Reproduce the data below word for word, leaving out the pictures.

++++++++

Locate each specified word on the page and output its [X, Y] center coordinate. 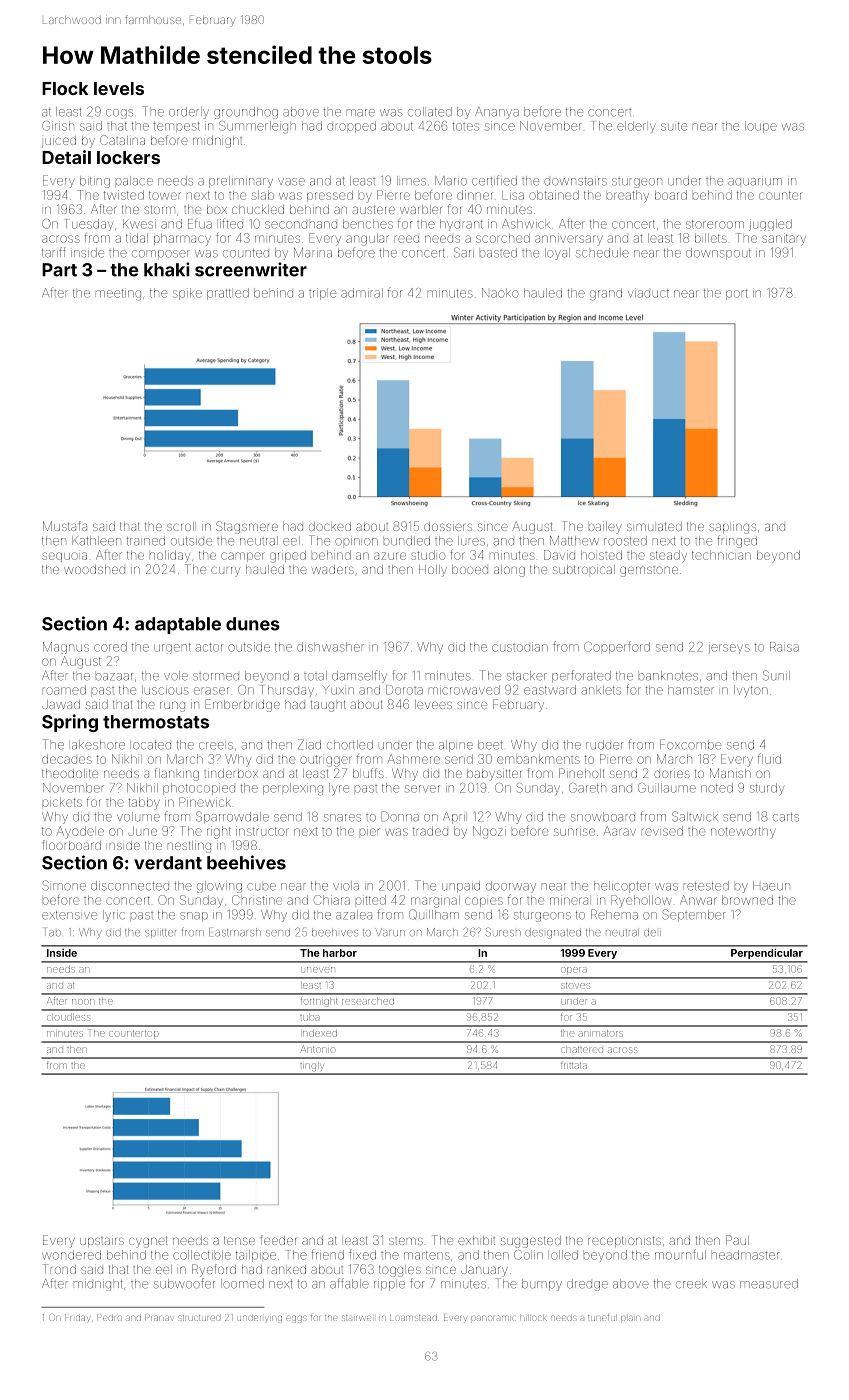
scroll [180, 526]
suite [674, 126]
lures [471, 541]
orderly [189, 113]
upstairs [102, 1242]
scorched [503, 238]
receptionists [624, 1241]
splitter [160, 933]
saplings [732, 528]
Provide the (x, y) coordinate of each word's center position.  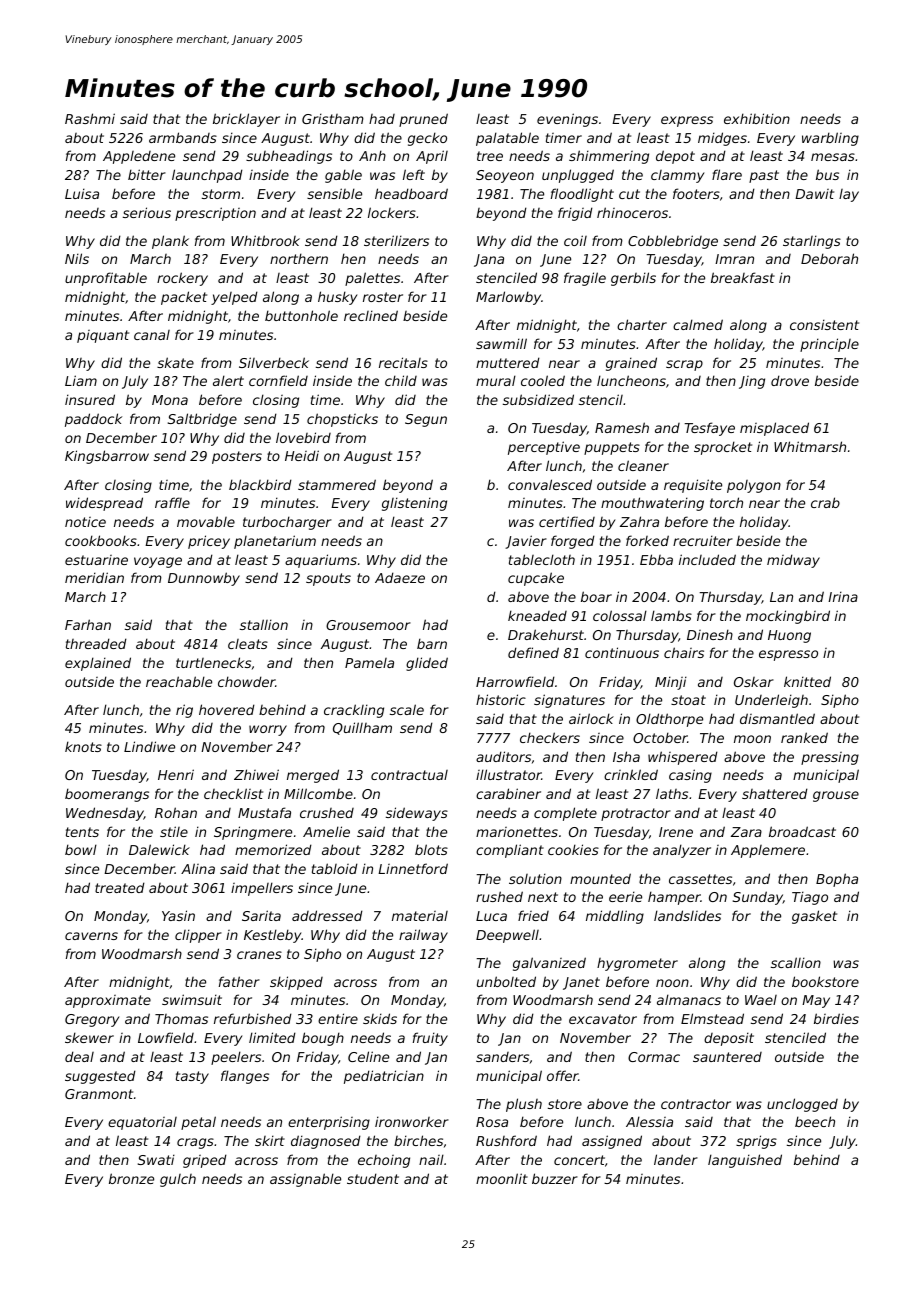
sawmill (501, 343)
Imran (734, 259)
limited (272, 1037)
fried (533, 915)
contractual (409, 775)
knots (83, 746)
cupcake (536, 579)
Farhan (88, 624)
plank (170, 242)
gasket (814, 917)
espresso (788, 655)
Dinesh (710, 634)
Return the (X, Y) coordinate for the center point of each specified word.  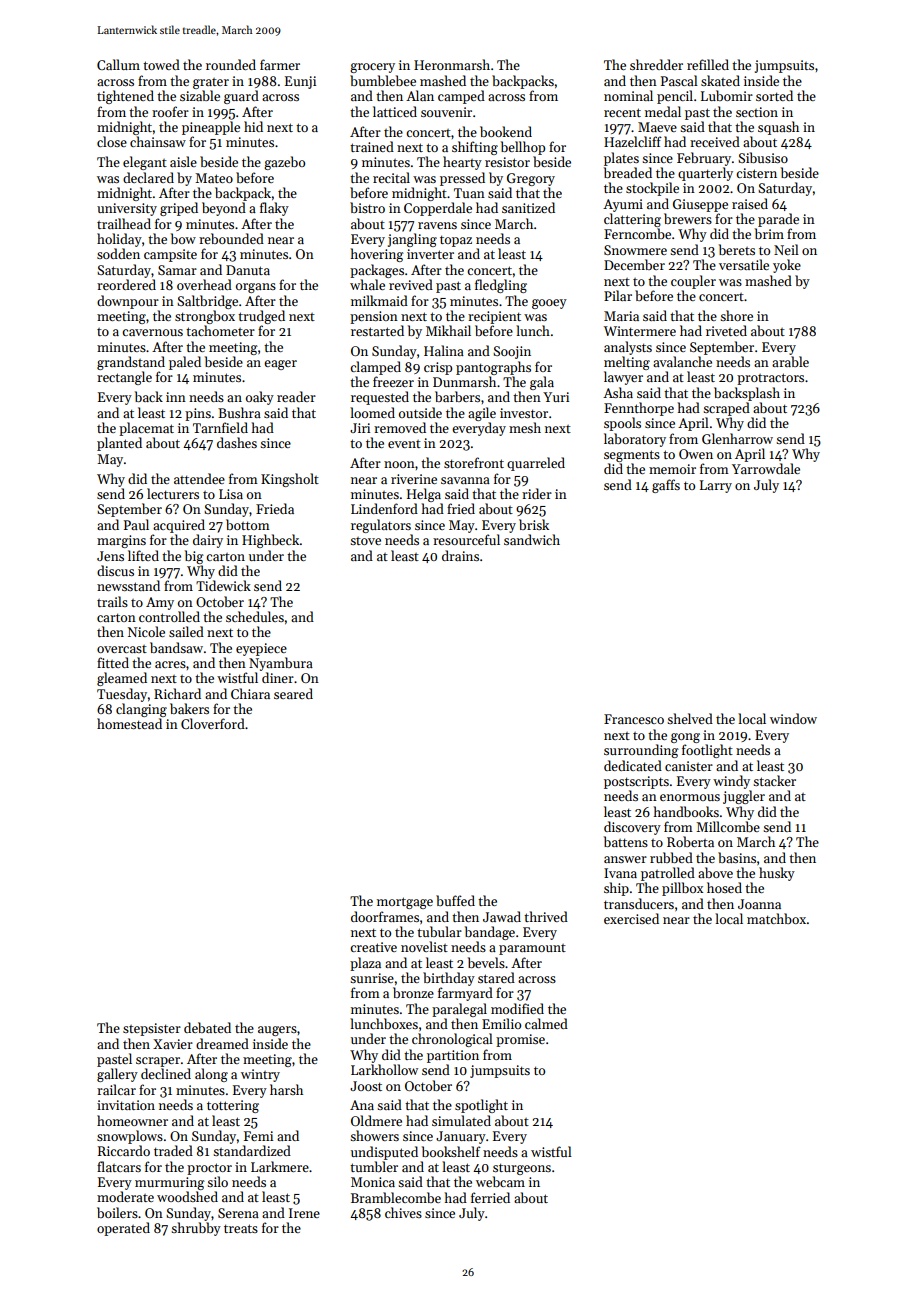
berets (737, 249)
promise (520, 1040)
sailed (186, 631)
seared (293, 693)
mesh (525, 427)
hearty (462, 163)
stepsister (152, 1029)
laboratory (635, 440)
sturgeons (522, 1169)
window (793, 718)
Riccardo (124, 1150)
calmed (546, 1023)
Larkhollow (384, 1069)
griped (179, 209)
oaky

++++++++

▶ [Exercise output]:
Locate each specified word on the page and output its [X, Y] center coordinate. 
scroll [180, 526]
suite [674, 126]
lures [471, 541]
orderly [189, 113]
upstairs [102, 1242]
scorched [503, 238]
receptionists [624, 1241]
splitter [160, 933]
saplings [732, 528]
Provide the (x, y) coordinate of each word's center position.  
sawmill (501, 343)
Imran (734, 259)
limited (272, 1037)
fried (533, 915)
contractual (409, 775)
knots (83, 746)
cupcake (536, 579)
Farhan (88, 624)
plank (170, 242)
gasket (814, 917)
espresso (788, 655)
Dinesh (710, 634)
Return the (X, Y) coordinate for the center point of each specified word.  
berets (737, 249)
promise (520, 1040)
sailed (186, 631)
seared (293, 693)
mesh (525, 427)
hearty (462, 163)
stepsister (152, 1029)
laboratory (635, 440)
sturgeons (522, 1169)
window (793, 718)
Riccardo (124, 1150)
calmed (546, 1023)
Larkhollow (384, 1069)
griped (179, 209)
oaky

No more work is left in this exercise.